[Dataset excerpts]
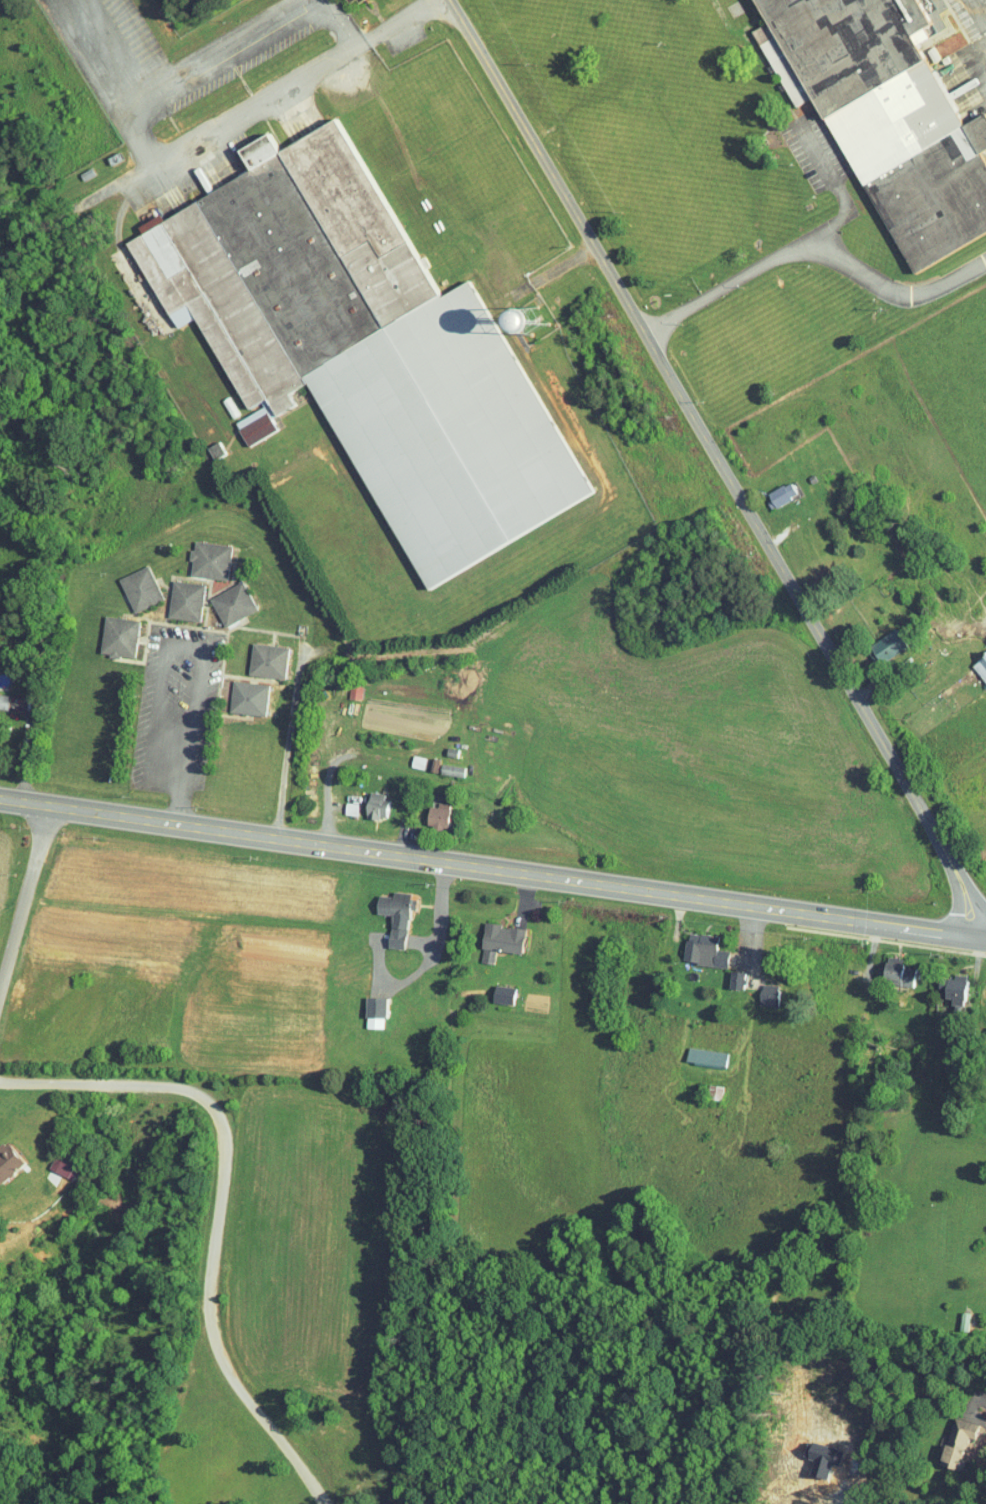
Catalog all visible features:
building: (333, 0)
building: (880, 117)
road: (814, 242)
building: (492, 316)
building: (351, 342)
building: (203, 445)
road: (720, 466)
building: (768, 489)
building: (196, 554)
building: (127, 582)
building: (172, 594)
building: (219, 597)
building: (105, 630)
building: (874, 639)
road: (165, 646)
building: (254, 654)
building: (975, 659)
building: (235, 691)
road: (288, 745)
building: (404, 756)
building: (438, 763)
building: (363, 799)
road: (332, 801)
building: (337, 802)
road: (180, 806)
building: (424, 809)
road: (243, 837)
road: (23, 896)
road: (730, 904)
building: (382, 910)
building: (487, 935)
road: (979, 937)
building: (690, 944)
building: (886, 965)
building: (723, 973)
building: (940, 982)
building: (490, 988)
building: (755, 989)
building: (361, 1006)
building: (693, 1050)
building: (2, 1159)
building: (47, 1161)
road: (217, 1212)
road: (972, 1410)
building: (944, 1437)

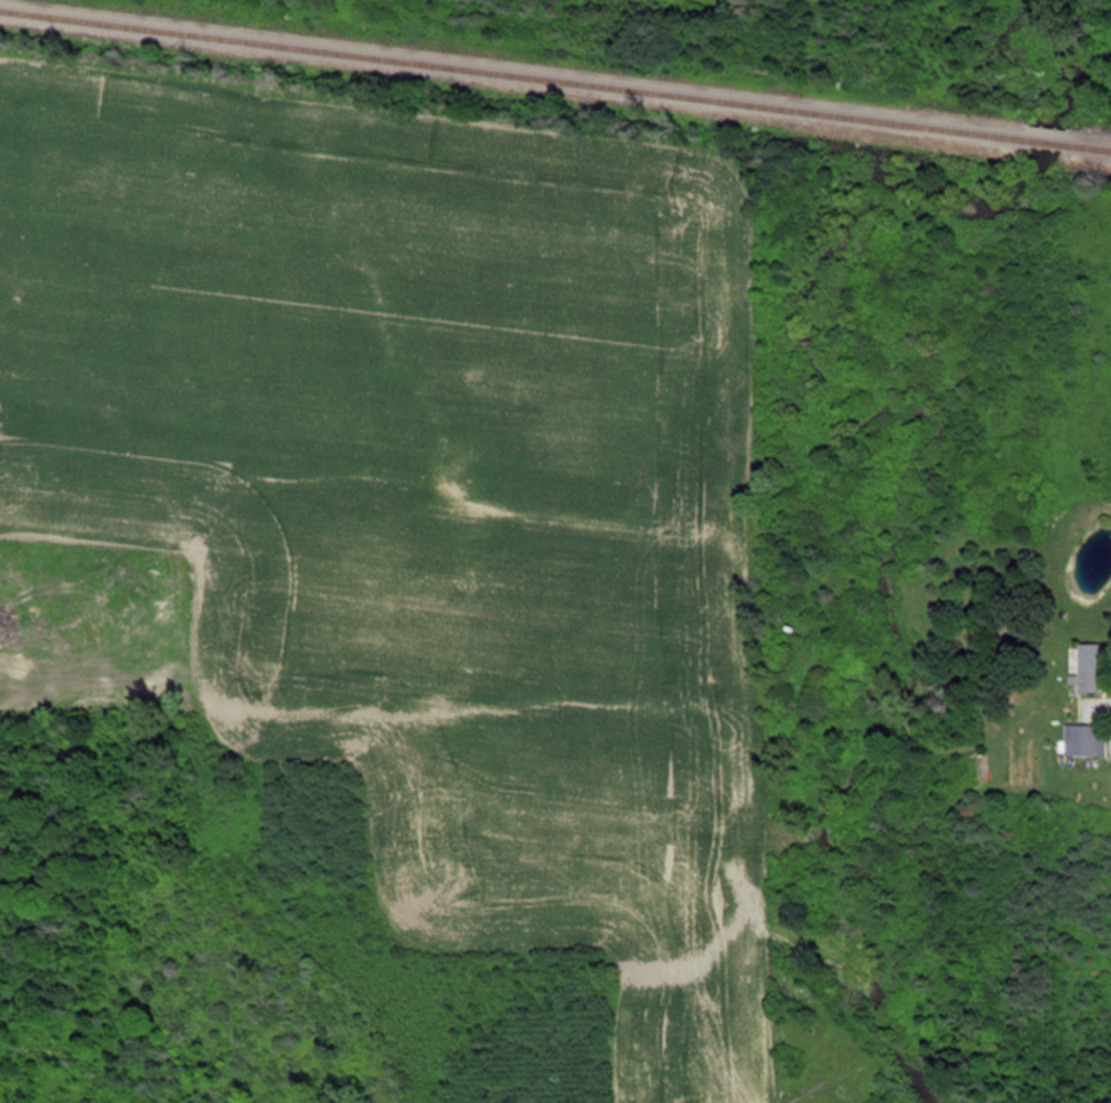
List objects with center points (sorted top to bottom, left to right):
railway: (517, 68)
railway: (1050, 129)
railway: (1088, 133)
building: (1094, 667)
building: (1090, 740)

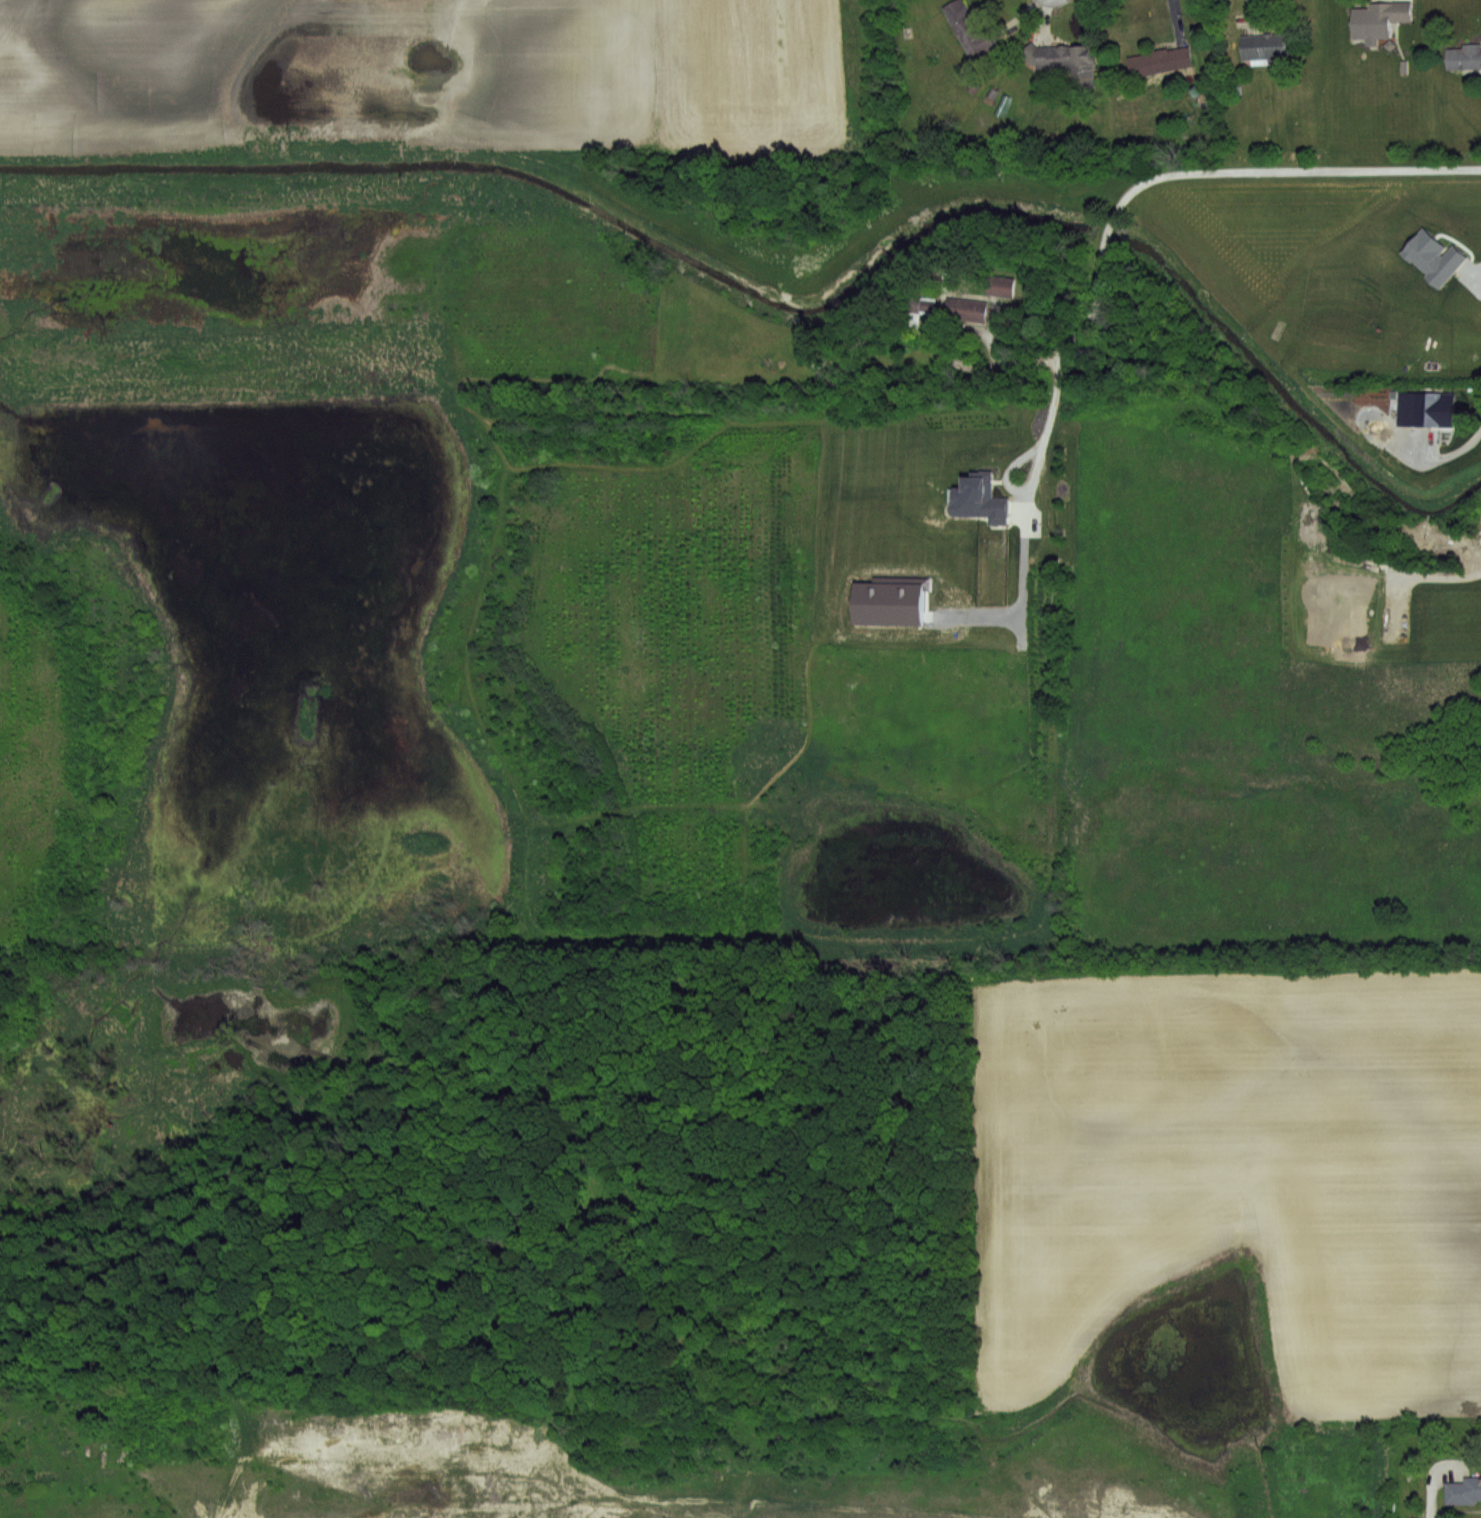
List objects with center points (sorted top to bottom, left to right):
building: (1380, 20)
building: (968, 30)
building: (1264, 46)
building: (1464, 58)
building: (1062, 60)
building: (1160, 61)
crop: (493, 119)
road: (1175, 173)
building: (1432, 256)
building: (1001, 286)
building: (921, 303)
building: (968, 309)
building: (1427, 411)
road: (1454, 451)
road: (1027, 452)
building: (980, 501)
building: (889, 603)
crop: (652, 622)
crop: (1216, 1224)
crop: (417, 1474)
building: (1465, 1492)
road: (1431, 1498)

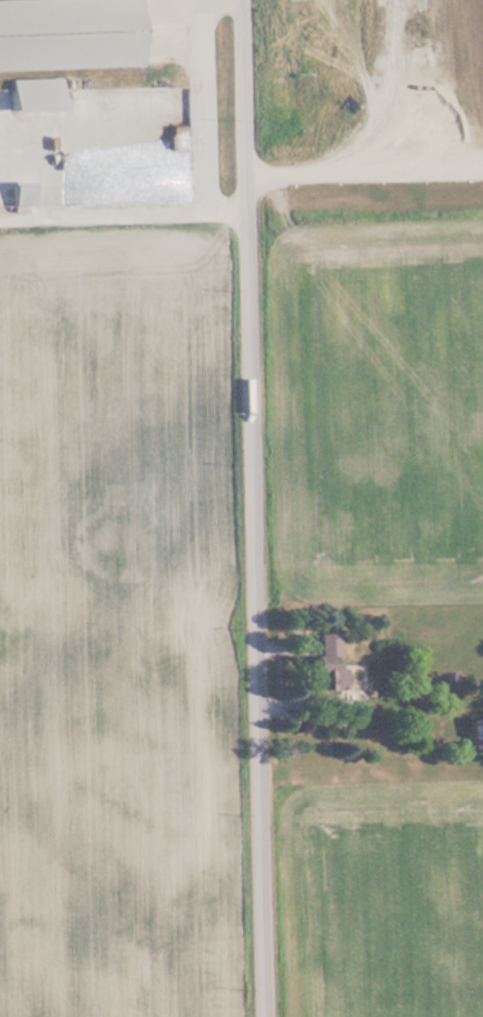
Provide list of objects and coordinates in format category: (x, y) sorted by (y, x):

◆ Exercise instructions: Could you restate every entry above word for word, leaving out the pictures?

◆ Result:
Catalog all visible features:
building: (333, 0)
building: (880, 117)
road: (814, 242)
building: (492, 316)
building: (351, 342)
building: (203, 445)
road: (720, 466)
building: (768, 489)
building: (196, 554)
building: (127, 582)
building: (172, 594)
building: (219, 597)
building: (105, 630)
building: (874, 639)
road: (165, 646)
building: (254, 654)
building: (975, 659)
building: (235, 691)
road: (288, 745)
building: (404, 756)
building: (438, 763)
building: (363, 799)
road: (332, 801)
building: (337, 802)
road: (180, 806)
building: (424, 809)
road: (243, 837)
road: (23, 896)
road: (730, 904)
building: (382, 910)
building: (487, 935)
road: (979, 937)
building: (690, 944)
building: (886, 965)
building: (723, 973)
building: (940, 982)
building: (490, 988)
building: (755, 989)
building: (361, 1006)
building: (693, 1050)
building: (2, 1159)
building: (47, 1161)
road: (217, 1212)
road: (972, 1410)
building: (944, 1437)

List objects with center points (sorted top to bottom, left to right):
railway: (517, 68)
railway: (1050, 129)
railway: (1088, 133)
building: (1094, 667)
building: (1090, 740)

List objects with center points (sorted top to bottom, left to right):
building: (1380, 20)
building: (968, 30)
building: (1264, 46)
building: (1464, 58)
building: (1062, 60)
building: (1160, 61)
crop: (493, 119)
road: (1175, 173)
building: (1432, 256)
building: (1001, 286)
building: (921, 303)
building: (968, 309)
building: (1427, 411)
road: (1454, 451)
road: (1027, 452)
building: (980, 501)
building: (889, 603)
crop: (652, 622)
crop: (1216, 1224)
crop: (417, 1474)
building: (1465, 1492)
road: (1431, 1498)

Provide list of objects and coordinates in format category: (x, y) sorted by (y, x):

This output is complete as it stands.